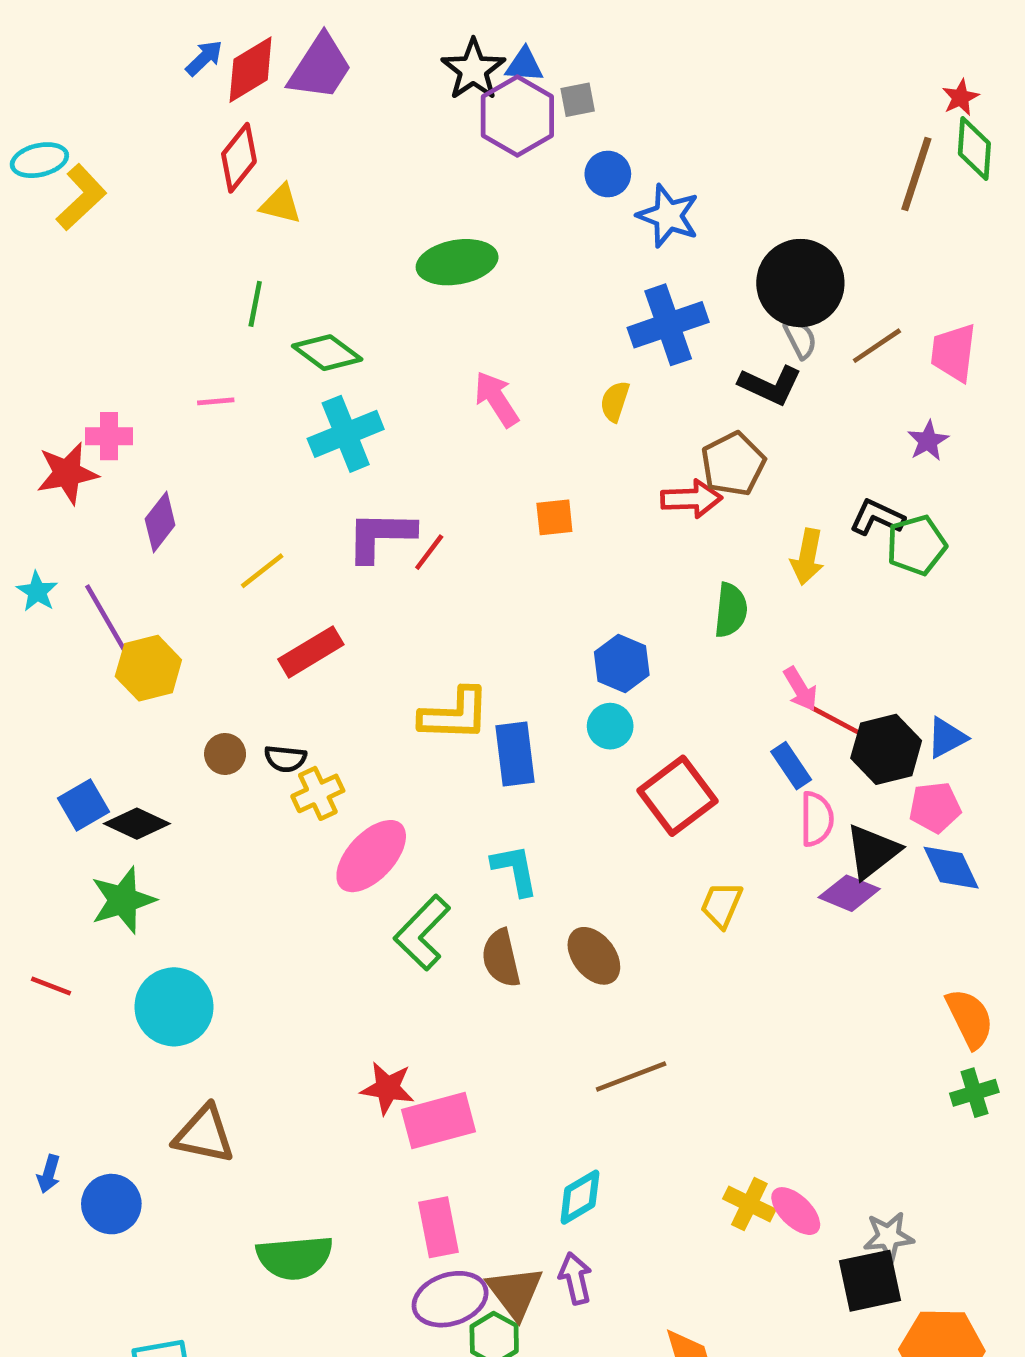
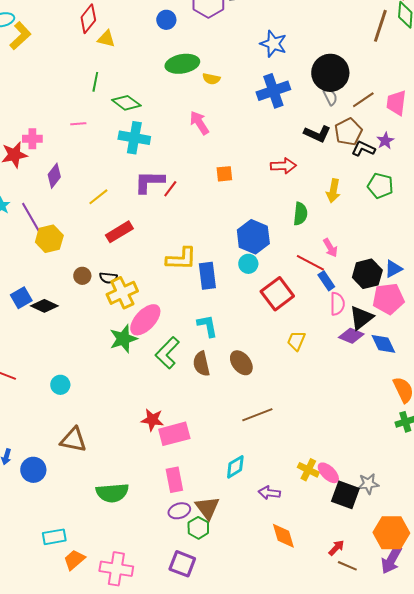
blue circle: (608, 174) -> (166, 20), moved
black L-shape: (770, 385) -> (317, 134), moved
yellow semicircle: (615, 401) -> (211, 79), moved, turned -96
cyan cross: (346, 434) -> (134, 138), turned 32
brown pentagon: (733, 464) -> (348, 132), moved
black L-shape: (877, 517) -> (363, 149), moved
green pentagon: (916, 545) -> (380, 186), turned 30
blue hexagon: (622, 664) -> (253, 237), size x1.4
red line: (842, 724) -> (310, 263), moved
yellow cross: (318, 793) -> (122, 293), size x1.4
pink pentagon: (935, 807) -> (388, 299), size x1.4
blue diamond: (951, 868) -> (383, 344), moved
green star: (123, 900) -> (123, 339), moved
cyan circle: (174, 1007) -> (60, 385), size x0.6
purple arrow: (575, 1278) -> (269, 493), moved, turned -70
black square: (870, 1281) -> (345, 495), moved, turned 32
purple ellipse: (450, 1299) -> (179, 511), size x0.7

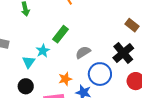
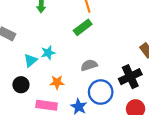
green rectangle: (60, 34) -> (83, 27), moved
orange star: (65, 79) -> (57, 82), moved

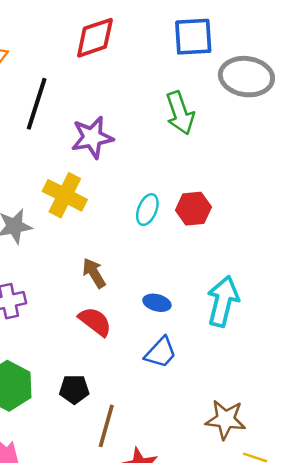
--
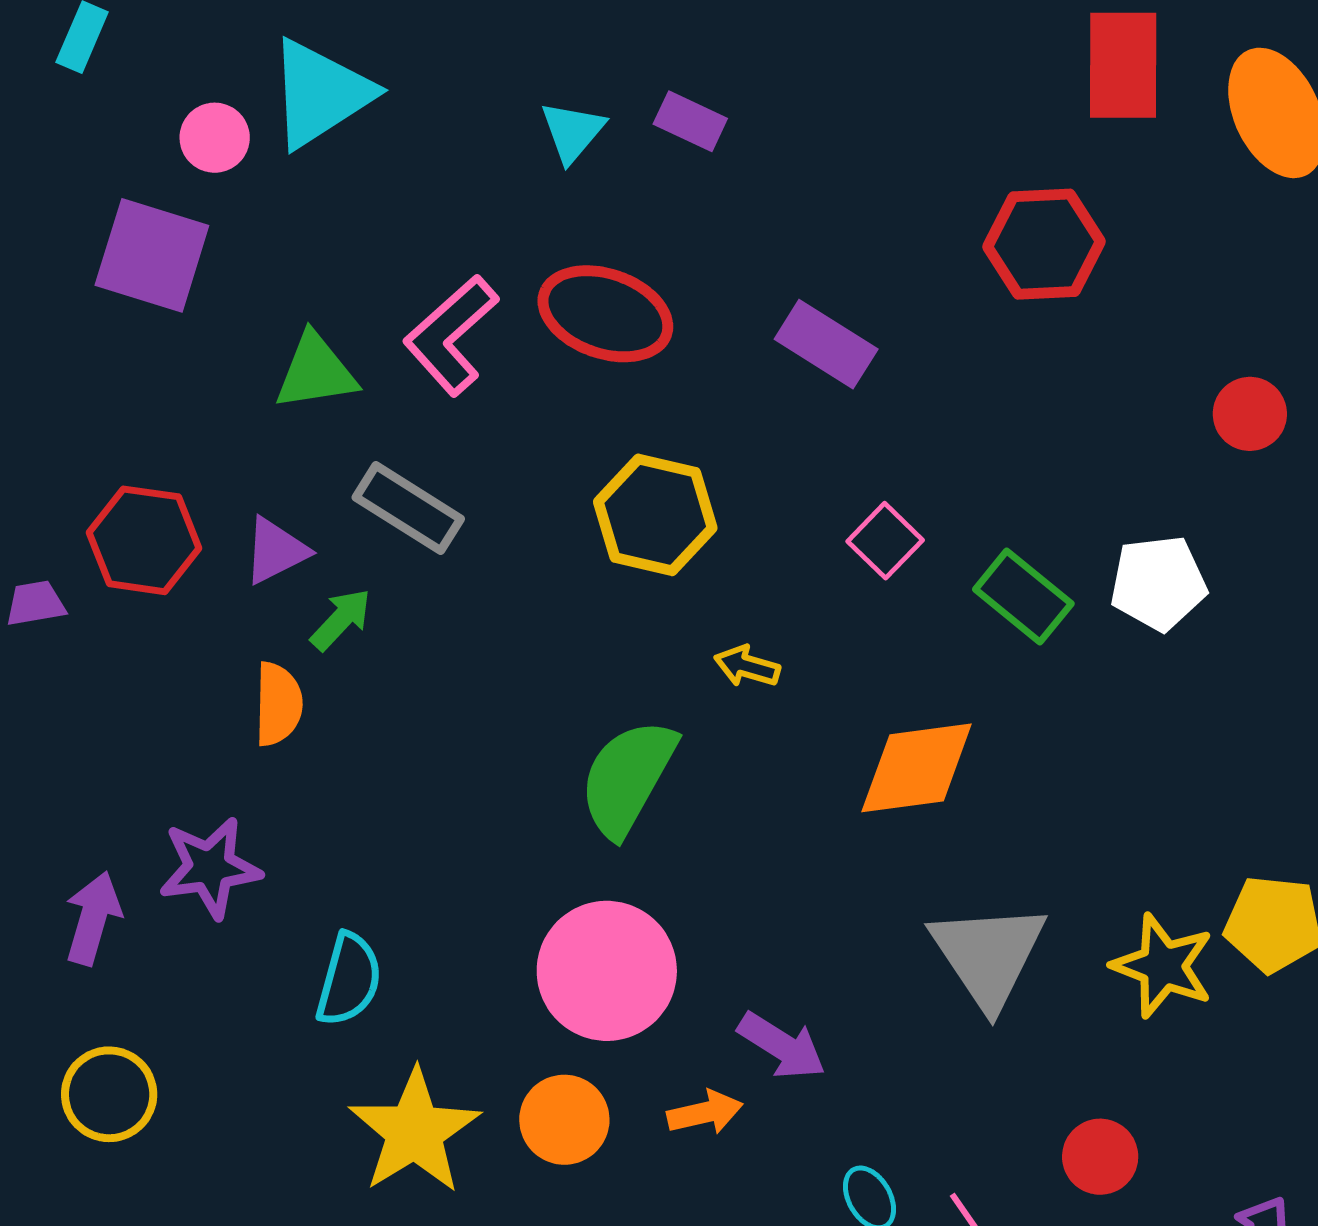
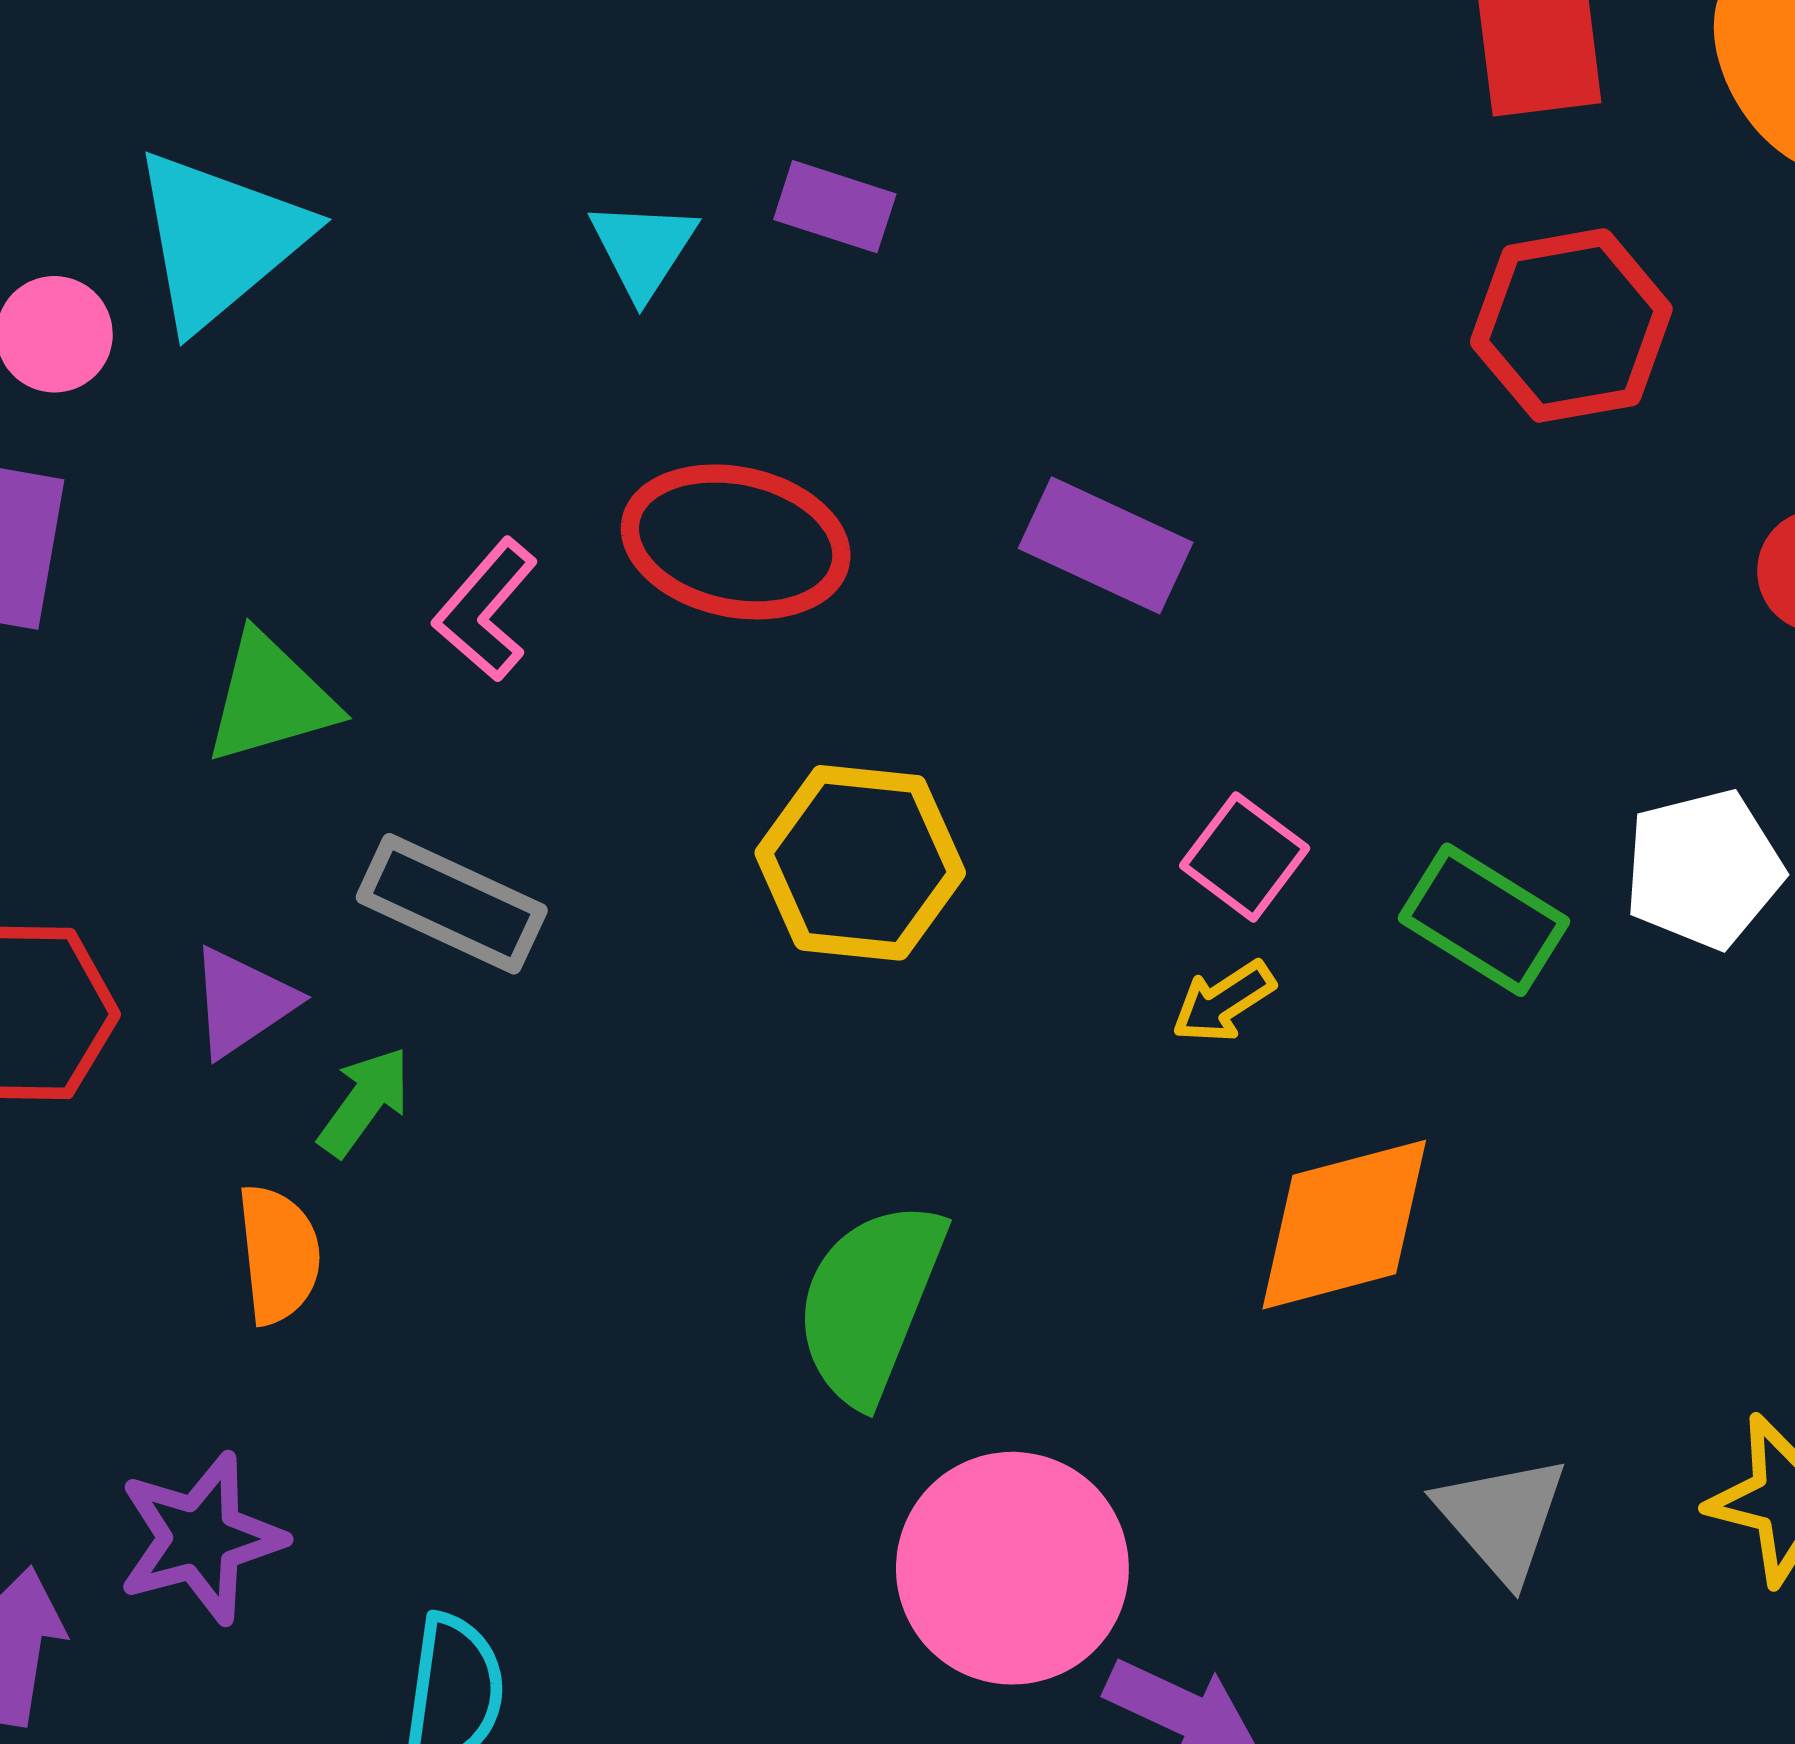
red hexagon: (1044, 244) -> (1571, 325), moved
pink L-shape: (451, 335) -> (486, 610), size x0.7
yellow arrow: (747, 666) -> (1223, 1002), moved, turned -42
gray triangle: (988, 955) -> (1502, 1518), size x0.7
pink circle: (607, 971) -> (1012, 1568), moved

PROBLEM TO WORK ON
Please give an exact copy of the lines above, beginning with the line containing "yellow semicircle: (615, 401)" and running through the line containing "black square: (870, 1281)", and of no other lines.

FINAL ANSWER
yellow semicircle: (615, 401) -> (211, 79), moved, turned -96
cyan cross: (346, 434) -> (134, 138), turned 32
brown pentagon: (733, 464) -> (348, 132), moved
black L-shape: (877, 517) -> (363, 149), moved
green pentagon: (916, 545) -> (380, 186), turned 30
blue hexagon: (622, 664) -> (253, 237), size x1.4
red line: (842, 724) -> (310, 263), moved
yellow cross: (318, 793) -> (122, 293), size x1.4
pink pentagon: (935, 807) -> (388, 299), size x1.4
blue diamond: (951, 868) -> (383, 344), moved
green star: (123, 900) -> (123, 339), moved
cyan circle: (174, 1007) -> (60, 385), size x0.6
purple arrow: (575, 1278) -> (269, 493), moved, turned -70
black square: (870, 1281) -> (345, 495), moved, turned 32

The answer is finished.